[Opening Study material section]

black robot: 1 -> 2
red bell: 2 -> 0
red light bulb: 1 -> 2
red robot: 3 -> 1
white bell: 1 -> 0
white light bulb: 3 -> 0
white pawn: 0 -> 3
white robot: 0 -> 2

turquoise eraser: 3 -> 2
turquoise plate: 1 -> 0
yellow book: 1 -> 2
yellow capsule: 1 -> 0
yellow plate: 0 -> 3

[Closing Study material section]
[Opening Study material section]

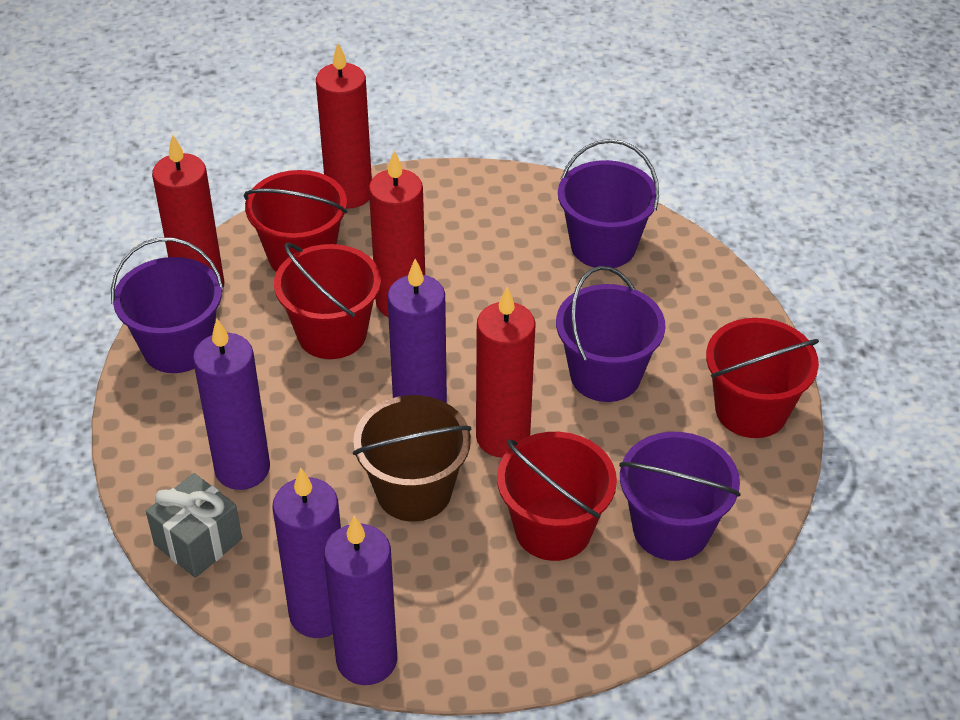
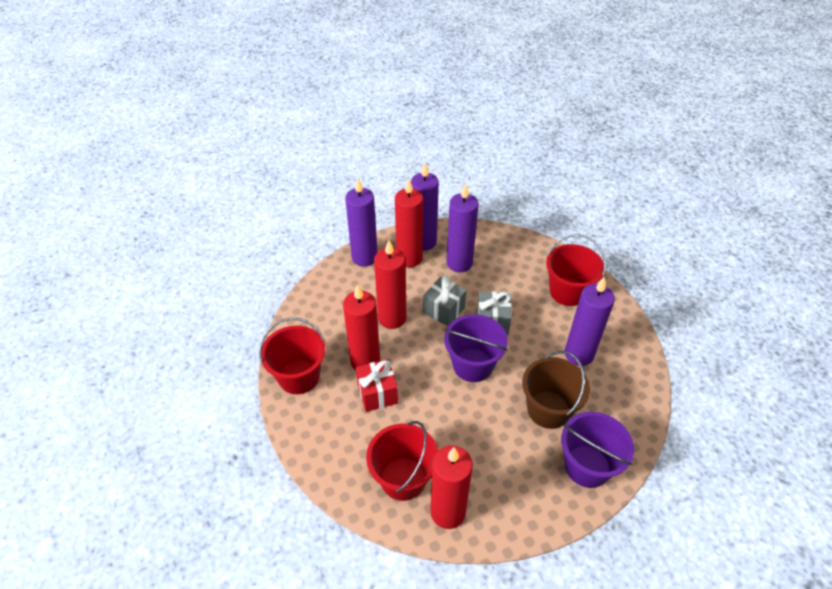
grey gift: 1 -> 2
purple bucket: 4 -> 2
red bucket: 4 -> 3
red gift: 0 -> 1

[Closing Study material section]
[Opening Study material section]

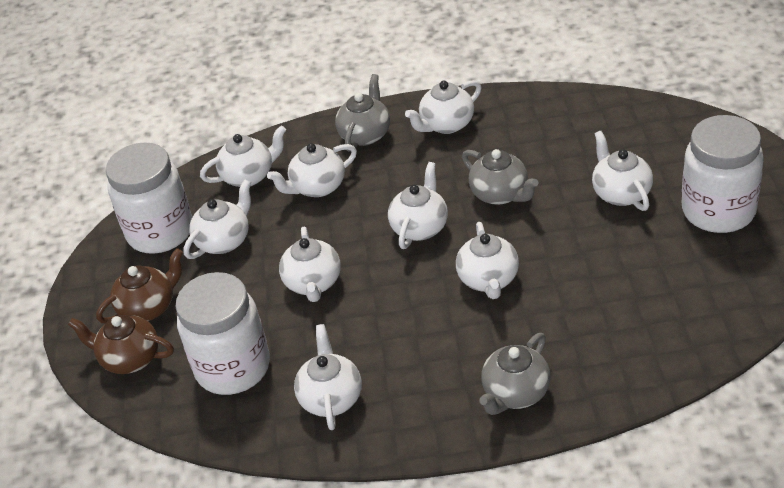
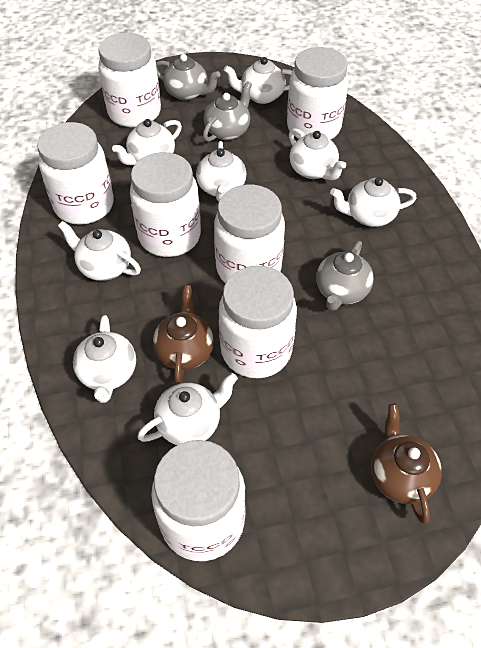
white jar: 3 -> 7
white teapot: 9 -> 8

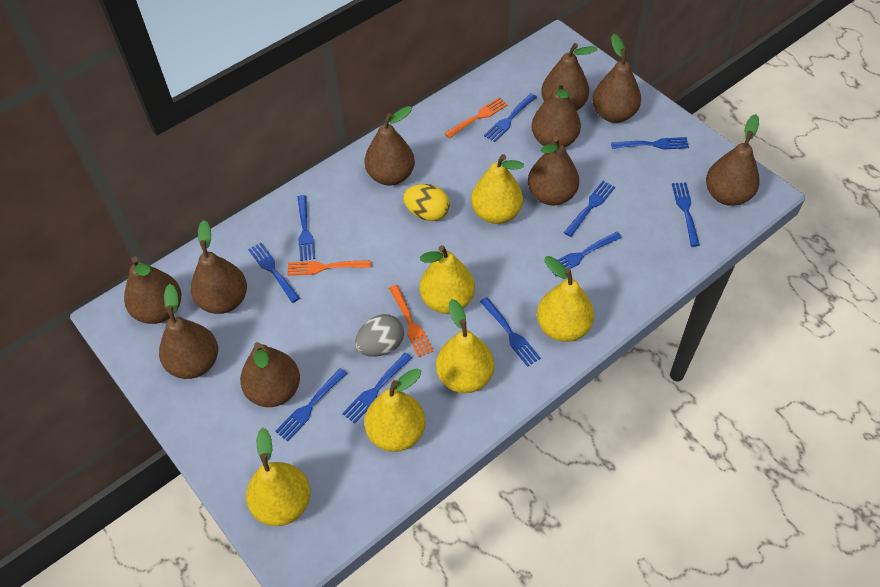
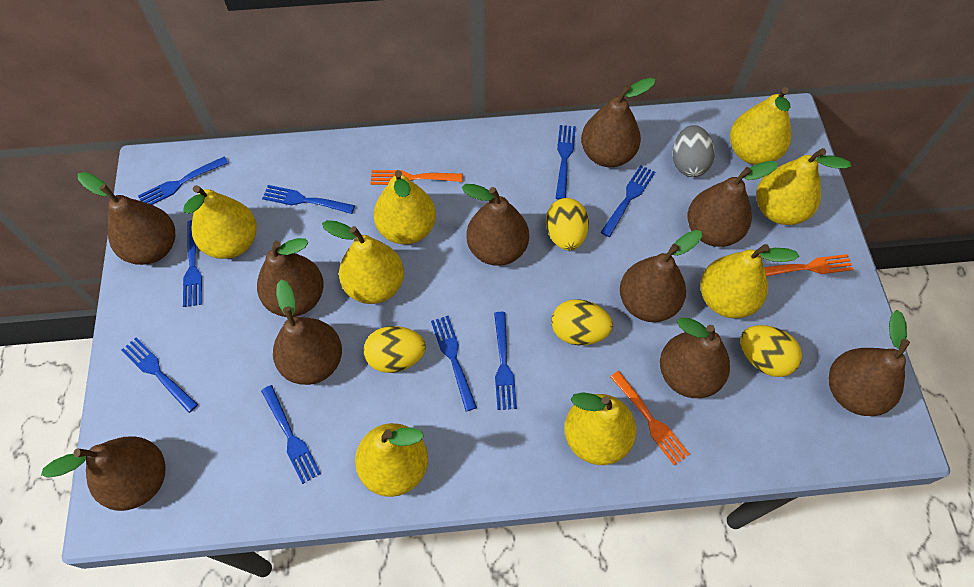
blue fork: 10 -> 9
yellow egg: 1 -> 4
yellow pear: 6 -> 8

[Closing Study material section]

§ **Job**
The word "light" may turn up on some lines of these records; say how many, with no other words.

§ **Response box**
2